■ **Task brief**
In the listing below, locate the line that contains "added: black popivix <473,283>" and the line that contains "replaced: red rikedon". Restate word for word those two lines and every line between them, and nothing else.

■ **Material provided**
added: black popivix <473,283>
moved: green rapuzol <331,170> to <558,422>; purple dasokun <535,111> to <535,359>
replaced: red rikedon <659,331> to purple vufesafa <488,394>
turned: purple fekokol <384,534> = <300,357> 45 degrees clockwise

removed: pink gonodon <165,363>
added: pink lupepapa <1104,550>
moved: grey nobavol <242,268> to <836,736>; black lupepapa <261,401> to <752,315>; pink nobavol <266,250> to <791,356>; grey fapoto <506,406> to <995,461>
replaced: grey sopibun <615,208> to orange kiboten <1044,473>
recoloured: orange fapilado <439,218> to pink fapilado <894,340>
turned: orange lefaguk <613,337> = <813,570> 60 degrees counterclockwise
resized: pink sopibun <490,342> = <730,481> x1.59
==
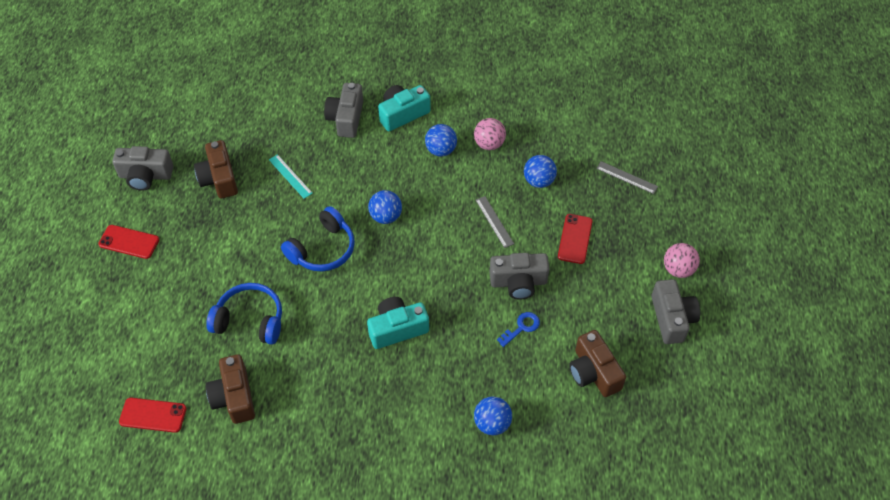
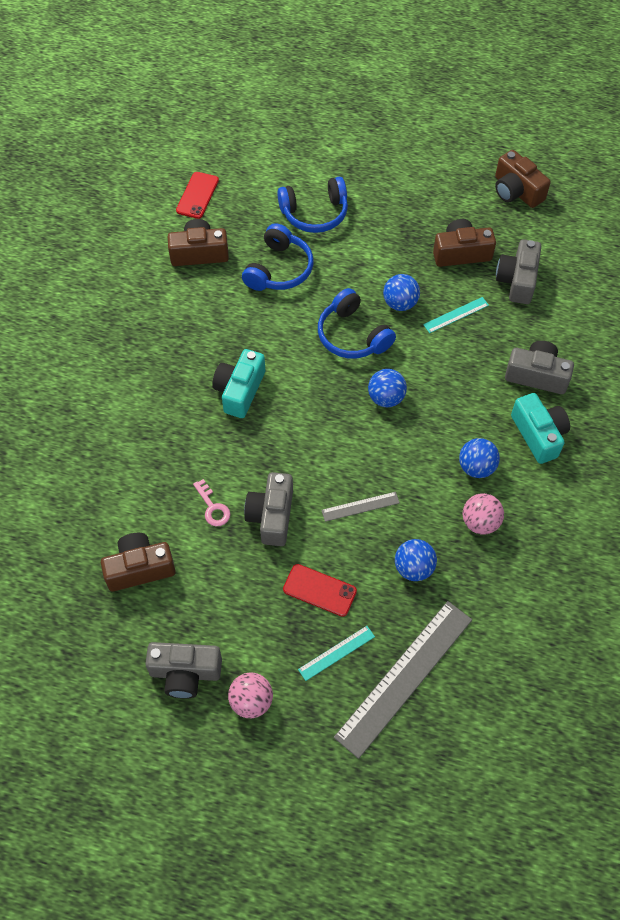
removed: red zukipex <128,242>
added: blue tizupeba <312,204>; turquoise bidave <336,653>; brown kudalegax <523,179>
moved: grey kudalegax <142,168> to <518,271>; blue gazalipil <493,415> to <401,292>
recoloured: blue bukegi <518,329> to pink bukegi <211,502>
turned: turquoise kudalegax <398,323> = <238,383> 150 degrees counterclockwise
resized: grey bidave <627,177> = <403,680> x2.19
* * *
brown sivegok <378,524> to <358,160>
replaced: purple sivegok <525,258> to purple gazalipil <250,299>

■ **The answer**
added: black popivix <473,283>
moved: green rapuzol <331,170> to <558,422>; purple dasokun <535,111> to <535,359>
replaced: red rikedon <659,331> to purple vufesafa <488,394>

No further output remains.